* **Assignment**
For each line below, check for the word "turquoise", then state how many lines contain it, with no other output.

═══ Data listing ═══

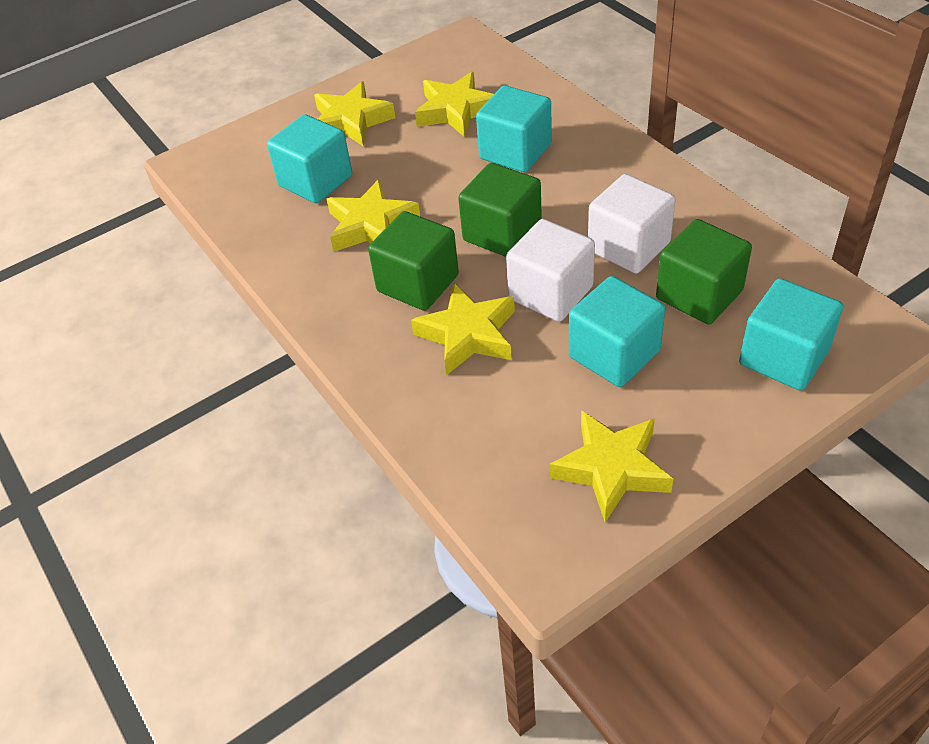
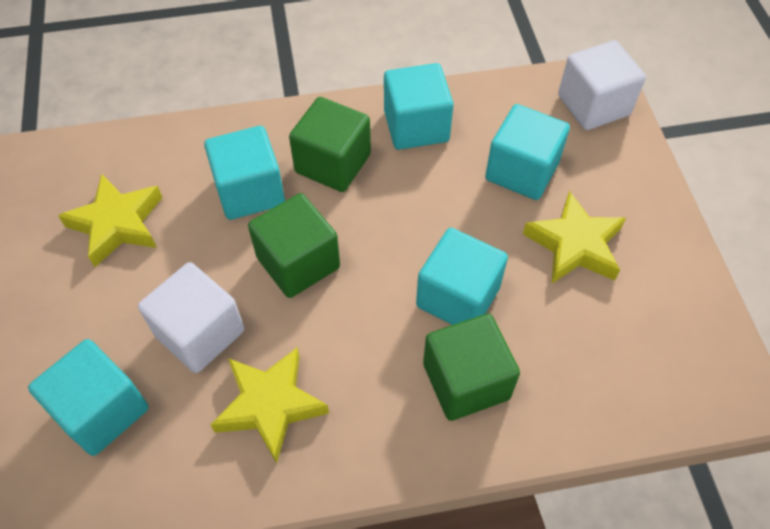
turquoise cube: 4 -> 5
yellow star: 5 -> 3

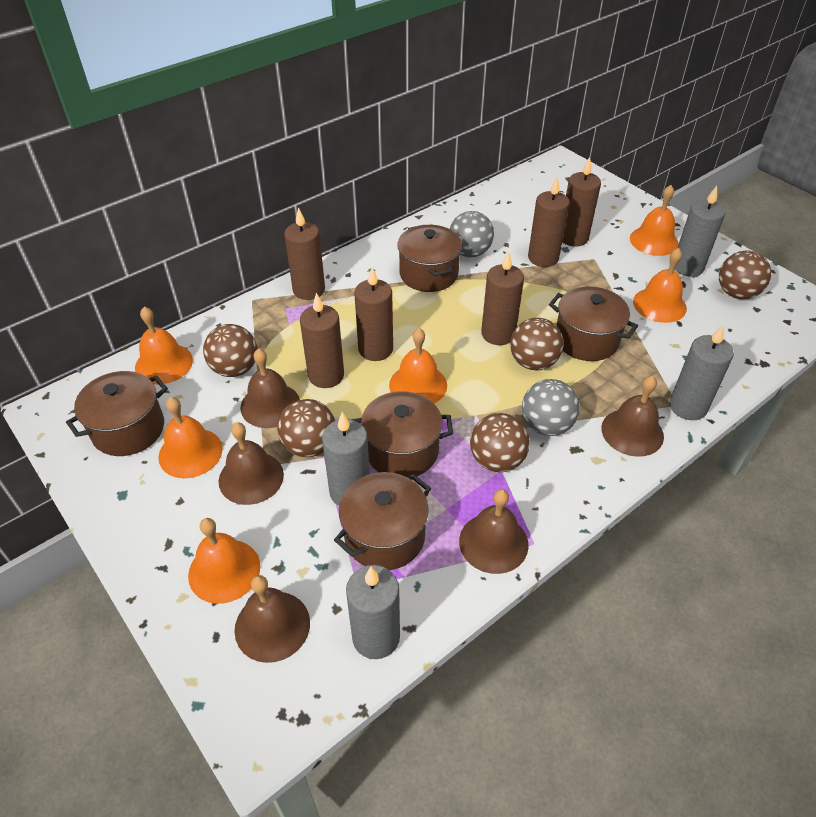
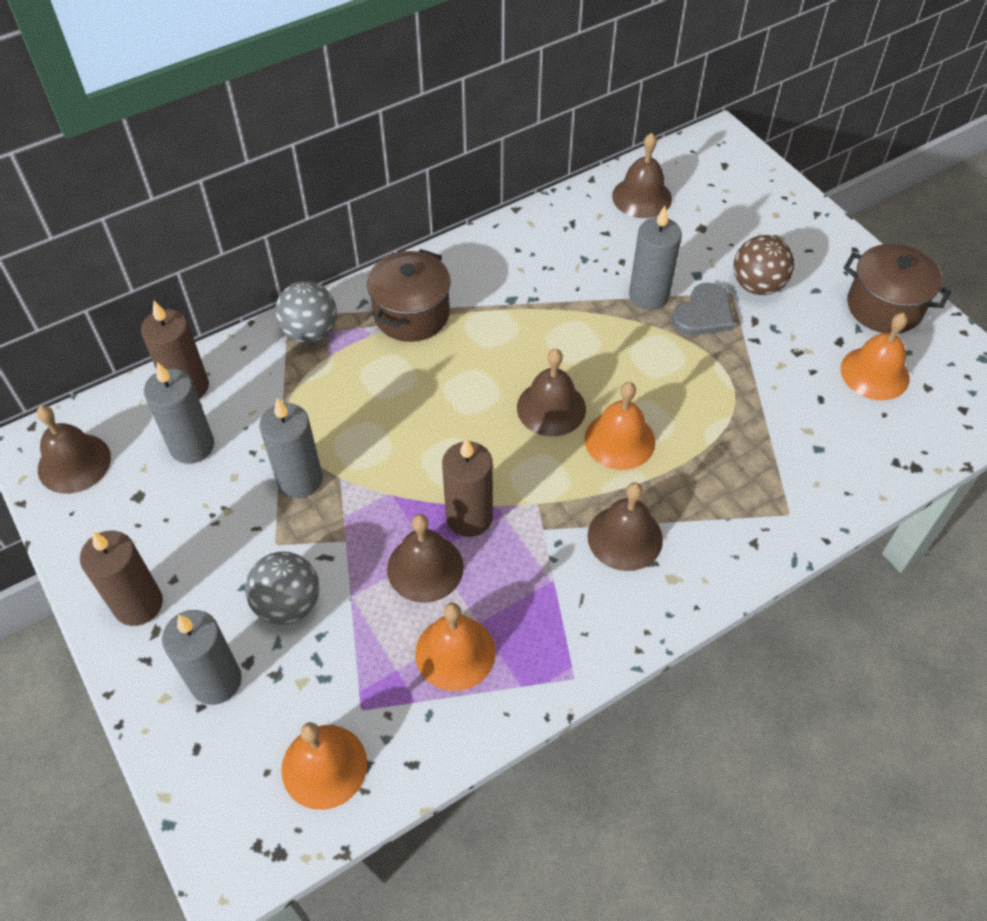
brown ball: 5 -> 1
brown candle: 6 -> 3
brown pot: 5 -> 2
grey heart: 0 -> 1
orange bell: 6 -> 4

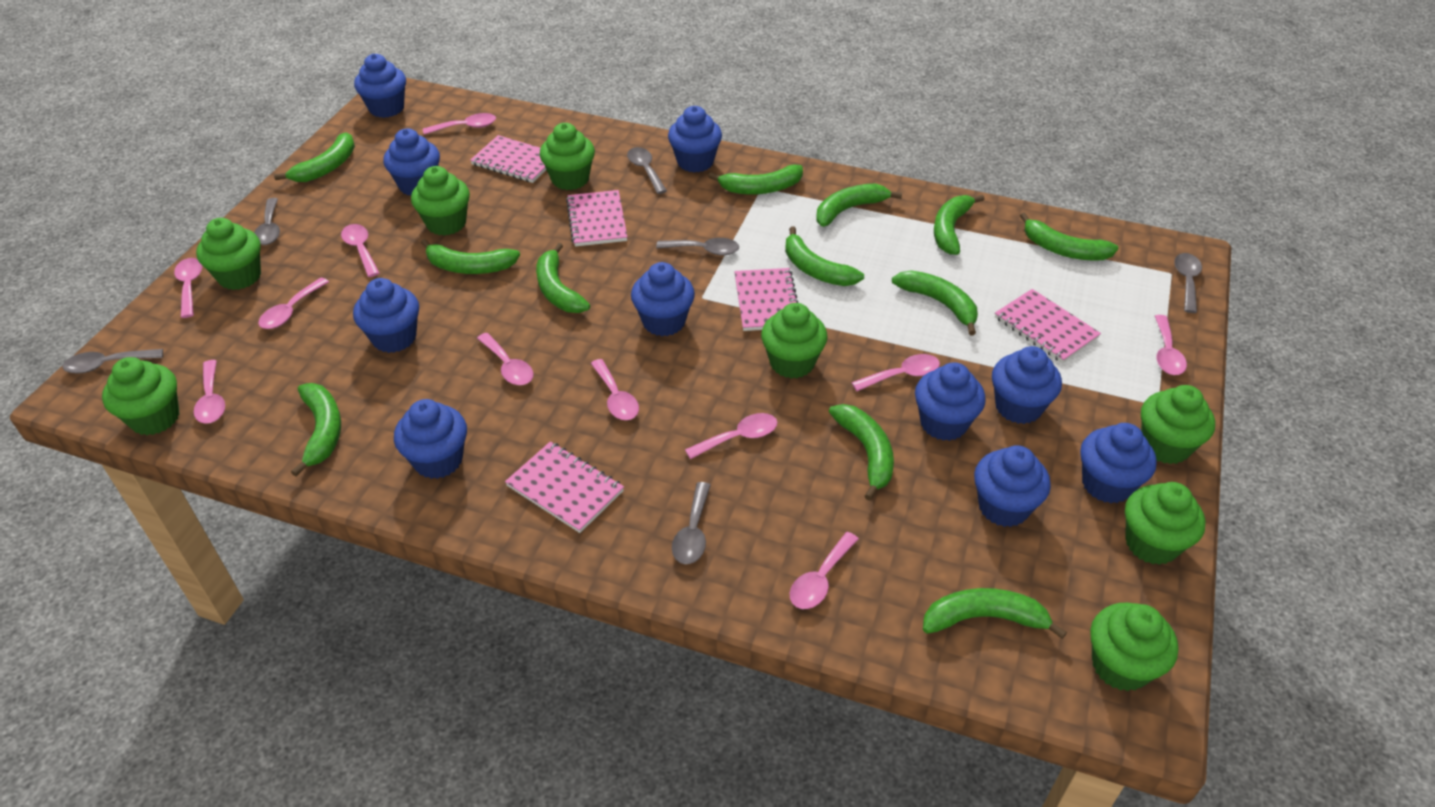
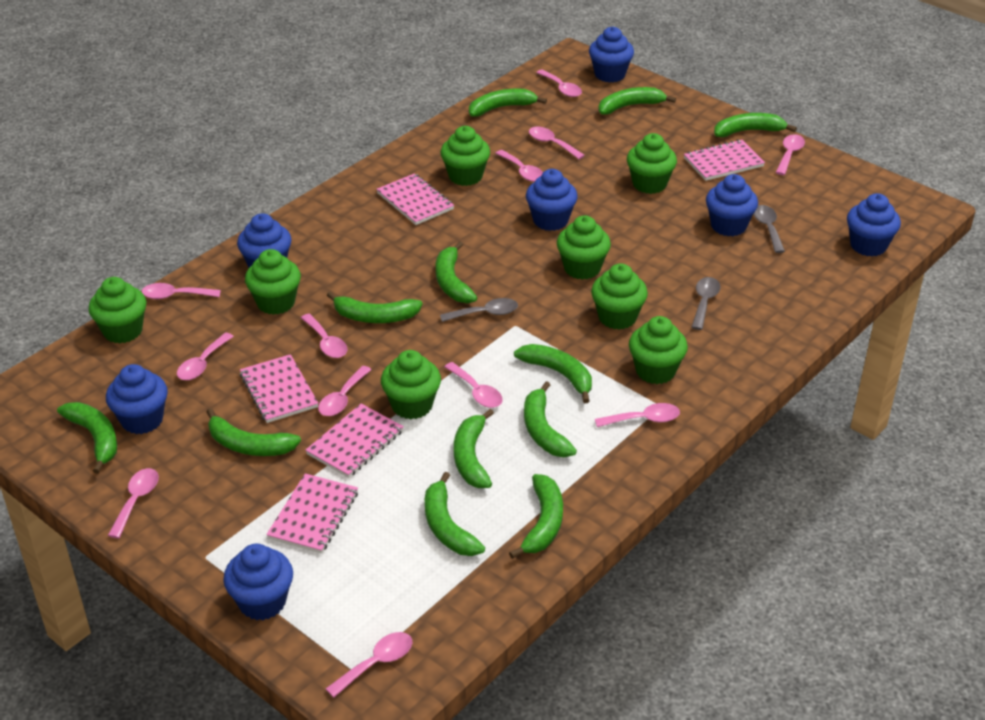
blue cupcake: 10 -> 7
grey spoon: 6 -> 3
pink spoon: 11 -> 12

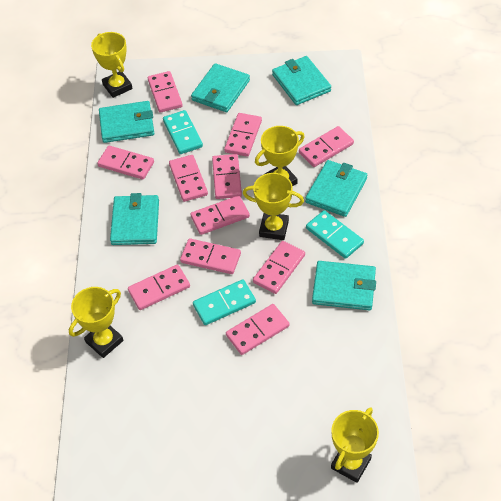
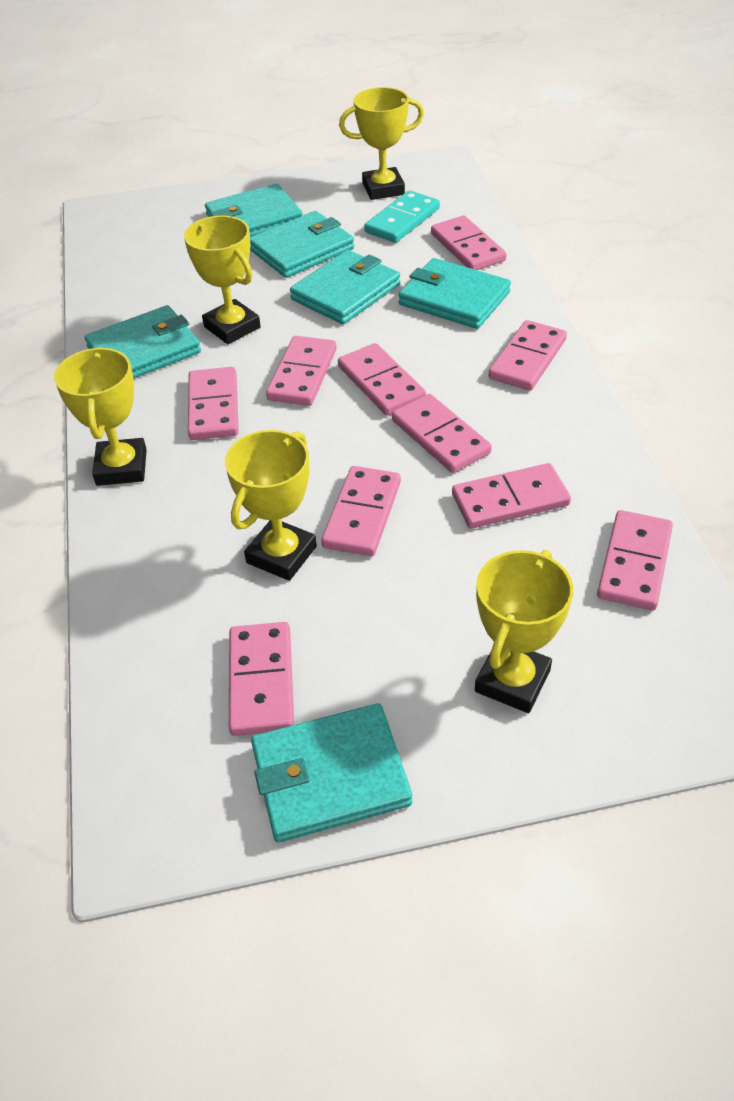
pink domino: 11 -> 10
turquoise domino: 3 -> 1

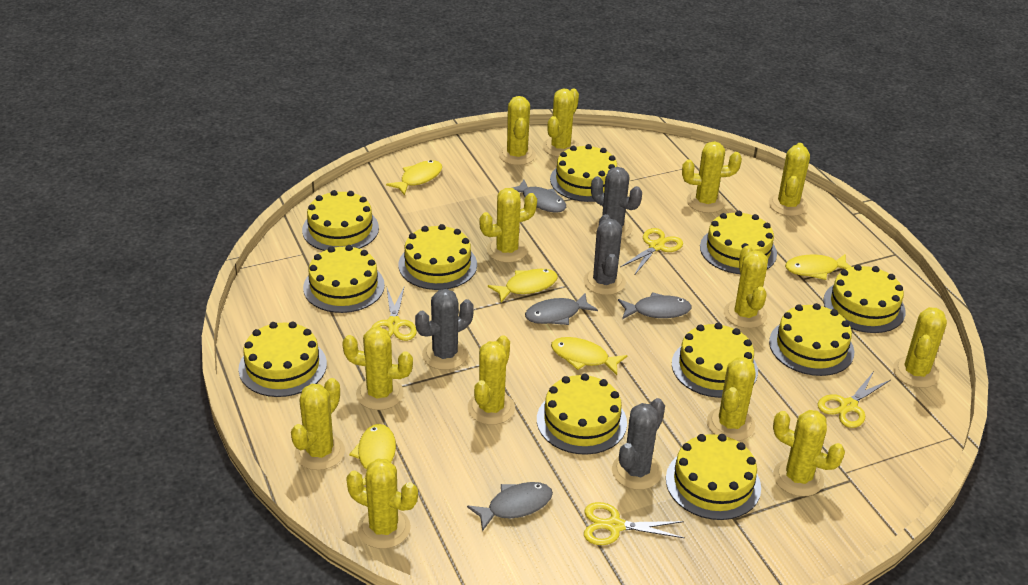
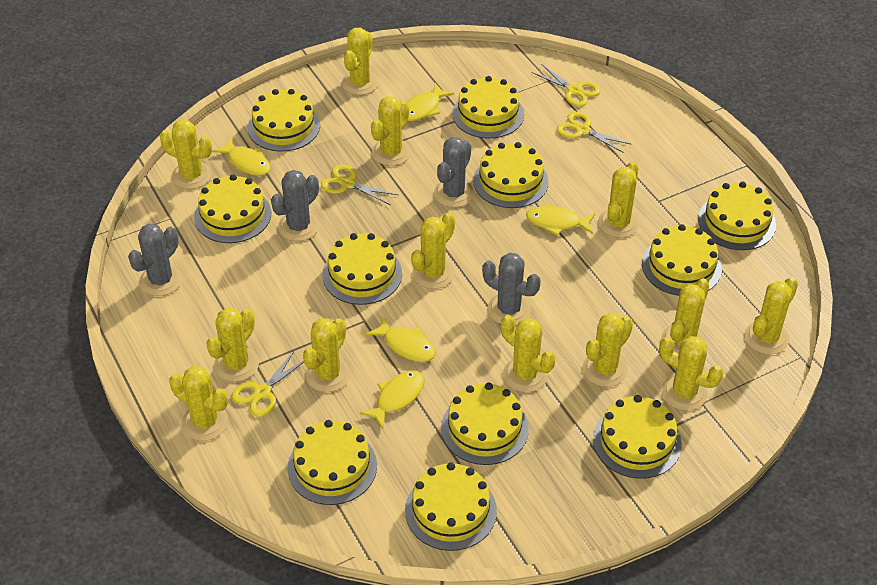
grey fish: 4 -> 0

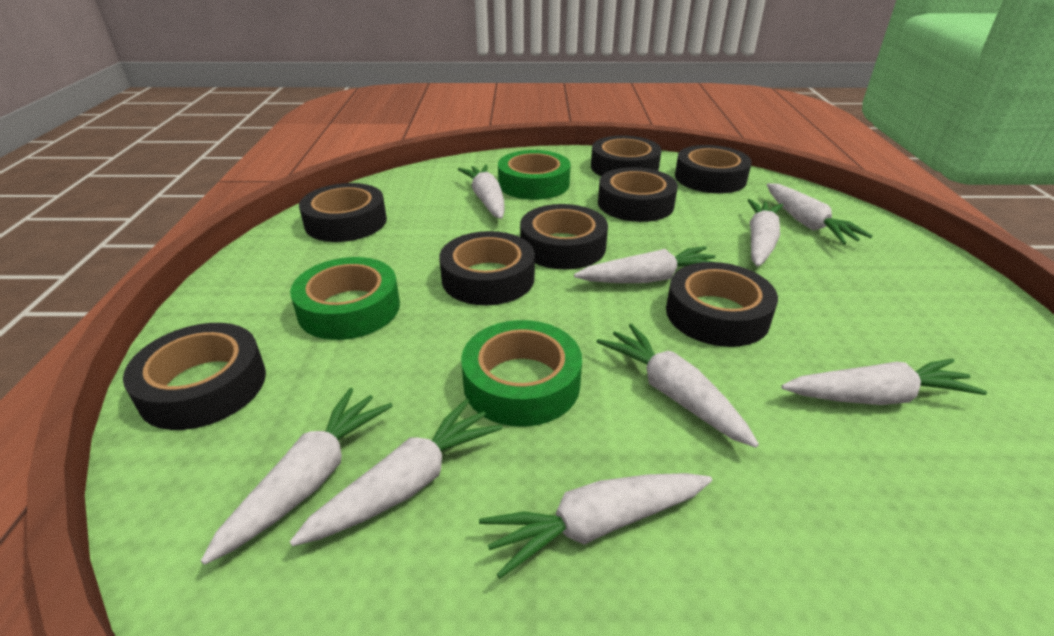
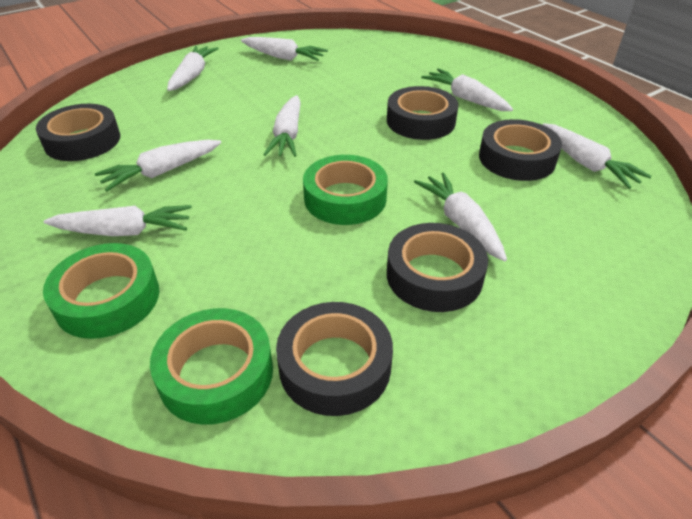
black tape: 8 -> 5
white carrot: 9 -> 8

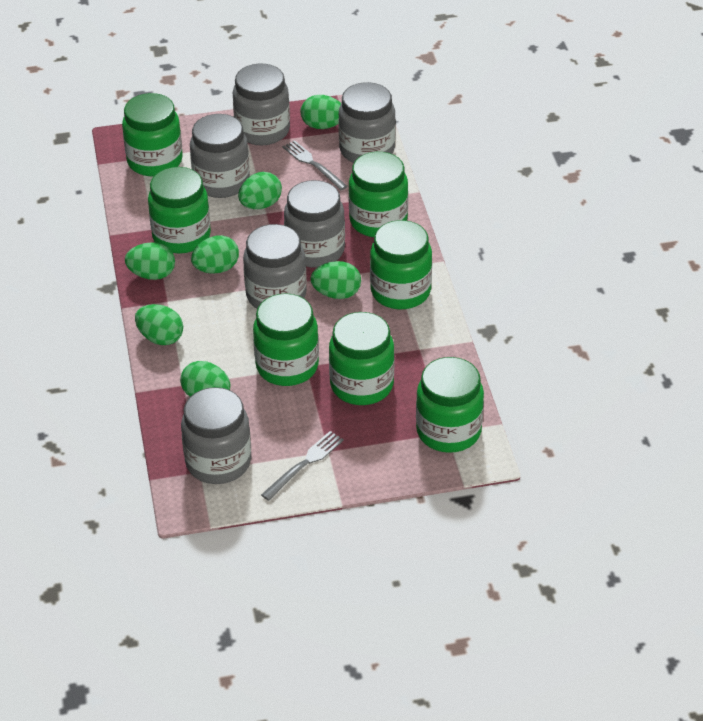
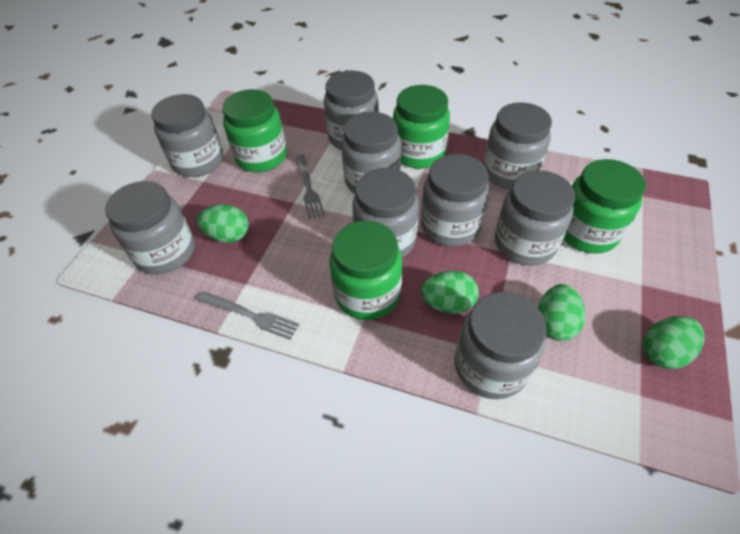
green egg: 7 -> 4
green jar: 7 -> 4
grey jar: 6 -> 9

═══

* **Task response**
2